The task: Rewrite the lines from the start through the line that contains "Tennis [355, 248]", changing "sports" to "games" and leaving everything else as it is.

Data for this exercise:
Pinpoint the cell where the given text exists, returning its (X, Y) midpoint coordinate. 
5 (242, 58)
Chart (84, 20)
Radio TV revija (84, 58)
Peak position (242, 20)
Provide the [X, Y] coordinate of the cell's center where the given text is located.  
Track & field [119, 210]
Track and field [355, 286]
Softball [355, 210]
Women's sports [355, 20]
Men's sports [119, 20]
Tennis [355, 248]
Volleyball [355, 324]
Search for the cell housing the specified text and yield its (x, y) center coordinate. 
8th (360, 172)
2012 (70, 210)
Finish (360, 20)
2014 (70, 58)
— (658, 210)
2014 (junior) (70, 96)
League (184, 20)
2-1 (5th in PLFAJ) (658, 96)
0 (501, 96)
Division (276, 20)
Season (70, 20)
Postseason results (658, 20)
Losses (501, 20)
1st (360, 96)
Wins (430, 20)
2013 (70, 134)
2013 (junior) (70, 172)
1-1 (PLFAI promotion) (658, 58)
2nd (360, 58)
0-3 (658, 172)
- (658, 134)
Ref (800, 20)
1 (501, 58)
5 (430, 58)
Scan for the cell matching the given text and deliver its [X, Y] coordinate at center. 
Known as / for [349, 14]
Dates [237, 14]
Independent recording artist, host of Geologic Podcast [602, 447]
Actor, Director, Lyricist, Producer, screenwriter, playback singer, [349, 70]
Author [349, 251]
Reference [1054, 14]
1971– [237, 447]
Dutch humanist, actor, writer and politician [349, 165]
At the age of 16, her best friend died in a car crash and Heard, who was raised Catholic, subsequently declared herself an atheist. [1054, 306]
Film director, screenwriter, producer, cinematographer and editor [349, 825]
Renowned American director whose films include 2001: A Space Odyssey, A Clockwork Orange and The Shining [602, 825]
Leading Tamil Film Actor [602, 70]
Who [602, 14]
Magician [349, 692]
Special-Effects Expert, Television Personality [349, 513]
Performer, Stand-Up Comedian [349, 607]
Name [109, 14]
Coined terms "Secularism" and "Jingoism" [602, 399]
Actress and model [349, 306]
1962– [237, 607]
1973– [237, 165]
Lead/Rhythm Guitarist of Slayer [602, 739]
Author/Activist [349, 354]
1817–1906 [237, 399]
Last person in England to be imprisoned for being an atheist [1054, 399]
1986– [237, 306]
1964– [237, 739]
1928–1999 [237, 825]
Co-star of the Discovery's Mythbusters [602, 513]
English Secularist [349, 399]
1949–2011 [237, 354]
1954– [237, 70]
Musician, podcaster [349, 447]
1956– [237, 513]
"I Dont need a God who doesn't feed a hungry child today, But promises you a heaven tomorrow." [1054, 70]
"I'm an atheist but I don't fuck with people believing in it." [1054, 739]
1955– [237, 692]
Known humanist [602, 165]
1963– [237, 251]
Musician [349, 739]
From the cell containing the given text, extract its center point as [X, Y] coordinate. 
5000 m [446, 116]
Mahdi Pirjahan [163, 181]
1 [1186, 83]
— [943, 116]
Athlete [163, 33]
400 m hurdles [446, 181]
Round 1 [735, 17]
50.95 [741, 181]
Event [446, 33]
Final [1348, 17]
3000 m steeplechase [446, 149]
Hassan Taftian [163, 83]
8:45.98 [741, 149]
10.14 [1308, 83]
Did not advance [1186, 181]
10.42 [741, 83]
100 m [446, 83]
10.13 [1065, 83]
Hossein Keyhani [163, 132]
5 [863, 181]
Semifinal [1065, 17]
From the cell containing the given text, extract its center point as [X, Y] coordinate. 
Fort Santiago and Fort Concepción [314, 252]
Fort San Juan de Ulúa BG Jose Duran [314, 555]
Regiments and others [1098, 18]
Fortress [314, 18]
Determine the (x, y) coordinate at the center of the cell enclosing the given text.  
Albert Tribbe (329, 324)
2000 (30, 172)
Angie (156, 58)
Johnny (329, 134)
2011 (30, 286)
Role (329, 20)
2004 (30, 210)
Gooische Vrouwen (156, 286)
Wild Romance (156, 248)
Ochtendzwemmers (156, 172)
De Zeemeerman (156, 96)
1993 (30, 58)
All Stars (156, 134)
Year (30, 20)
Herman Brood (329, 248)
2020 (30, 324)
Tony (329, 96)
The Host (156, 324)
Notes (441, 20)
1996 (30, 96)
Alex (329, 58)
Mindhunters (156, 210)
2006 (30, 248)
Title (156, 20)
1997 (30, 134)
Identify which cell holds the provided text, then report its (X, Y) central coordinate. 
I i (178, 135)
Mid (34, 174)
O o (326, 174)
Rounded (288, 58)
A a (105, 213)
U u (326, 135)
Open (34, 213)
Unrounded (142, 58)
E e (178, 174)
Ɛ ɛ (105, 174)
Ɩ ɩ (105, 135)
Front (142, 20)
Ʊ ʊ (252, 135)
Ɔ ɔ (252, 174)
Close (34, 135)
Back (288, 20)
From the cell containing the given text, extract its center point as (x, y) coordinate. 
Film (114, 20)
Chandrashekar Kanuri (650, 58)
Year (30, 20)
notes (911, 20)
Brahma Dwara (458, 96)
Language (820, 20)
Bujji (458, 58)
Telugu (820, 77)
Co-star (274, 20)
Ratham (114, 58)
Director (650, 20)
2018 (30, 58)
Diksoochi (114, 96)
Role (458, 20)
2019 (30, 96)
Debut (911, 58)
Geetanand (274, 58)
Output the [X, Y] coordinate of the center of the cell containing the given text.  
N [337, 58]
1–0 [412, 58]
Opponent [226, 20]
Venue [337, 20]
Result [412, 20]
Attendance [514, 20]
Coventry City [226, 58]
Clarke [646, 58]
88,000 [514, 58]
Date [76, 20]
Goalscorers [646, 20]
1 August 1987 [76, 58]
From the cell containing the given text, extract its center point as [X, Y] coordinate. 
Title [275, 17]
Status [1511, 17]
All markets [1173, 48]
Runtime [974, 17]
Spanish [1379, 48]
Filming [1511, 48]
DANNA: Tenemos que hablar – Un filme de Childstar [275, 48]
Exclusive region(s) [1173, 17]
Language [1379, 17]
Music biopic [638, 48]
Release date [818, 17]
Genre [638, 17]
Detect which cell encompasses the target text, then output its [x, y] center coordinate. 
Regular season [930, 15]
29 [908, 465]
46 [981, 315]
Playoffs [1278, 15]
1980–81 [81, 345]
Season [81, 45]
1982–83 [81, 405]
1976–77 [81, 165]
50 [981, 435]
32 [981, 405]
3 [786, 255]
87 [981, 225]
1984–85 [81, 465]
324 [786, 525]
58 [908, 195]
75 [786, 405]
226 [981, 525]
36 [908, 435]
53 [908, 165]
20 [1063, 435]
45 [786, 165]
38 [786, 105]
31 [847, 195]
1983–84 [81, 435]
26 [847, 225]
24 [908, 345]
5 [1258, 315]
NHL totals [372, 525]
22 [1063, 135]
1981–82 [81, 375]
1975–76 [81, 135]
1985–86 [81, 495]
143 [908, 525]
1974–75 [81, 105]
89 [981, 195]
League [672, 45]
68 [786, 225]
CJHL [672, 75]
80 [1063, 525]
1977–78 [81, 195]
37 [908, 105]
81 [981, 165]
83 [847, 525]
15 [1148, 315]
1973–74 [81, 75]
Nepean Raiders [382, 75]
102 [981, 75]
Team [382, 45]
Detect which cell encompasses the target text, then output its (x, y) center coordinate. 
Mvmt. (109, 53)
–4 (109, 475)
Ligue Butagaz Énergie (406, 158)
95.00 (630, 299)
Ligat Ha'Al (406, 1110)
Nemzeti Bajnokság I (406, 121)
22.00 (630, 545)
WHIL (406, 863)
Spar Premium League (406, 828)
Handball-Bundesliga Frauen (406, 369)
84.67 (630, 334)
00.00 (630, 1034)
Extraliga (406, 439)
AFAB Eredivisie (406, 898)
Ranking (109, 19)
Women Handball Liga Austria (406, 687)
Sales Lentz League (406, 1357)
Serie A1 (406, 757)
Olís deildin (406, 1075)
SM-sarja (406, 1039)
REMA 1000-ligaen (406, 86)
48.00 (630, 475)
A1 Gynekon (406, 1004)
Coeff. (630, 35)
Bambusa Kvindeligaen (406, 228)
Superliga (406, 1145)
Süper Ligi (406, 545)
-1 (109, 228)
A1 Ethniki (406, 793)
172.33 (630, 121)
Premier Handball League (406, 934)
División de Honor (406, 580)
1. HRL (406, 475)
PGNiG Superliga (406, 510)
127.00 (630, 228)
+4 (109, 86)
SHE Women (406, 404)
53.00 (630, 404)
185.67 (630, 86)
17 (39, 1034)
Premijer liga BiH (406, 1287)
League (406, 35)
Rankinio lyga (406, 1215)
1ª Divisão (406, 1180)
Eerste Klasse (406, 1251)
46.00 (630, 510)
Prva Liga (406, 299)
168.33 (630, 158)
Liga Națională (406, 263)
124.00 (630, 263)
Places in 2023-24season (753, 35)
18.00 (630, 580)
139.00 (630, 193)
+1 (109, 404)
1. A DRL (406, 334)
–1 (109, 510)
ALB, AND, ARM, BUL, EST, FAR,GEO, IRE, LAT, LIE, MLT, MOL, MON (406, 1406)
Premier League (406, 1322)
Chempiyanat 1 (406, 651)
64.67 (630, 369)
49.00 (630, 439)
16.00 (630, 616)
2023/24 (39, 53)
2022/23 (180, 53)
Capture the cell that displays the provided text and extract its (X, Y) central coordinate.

Exercise answer:
Pinpoint the cell where the given text exists, returning its (X, Y) midpoint coordinate. 
5 (242, 58)
Chart (84, 20)
Radio TV revija (84, 58)
Peak position (242, 20)
Provide the [X, Y] coordinate of the cell's center where the given text is located.  
Track & field [119, 210]
Track and field [355, 286]
Softball [355, 210]
Women's games [355, 20]
Men's games [119, 20]
Tennis [355, 248]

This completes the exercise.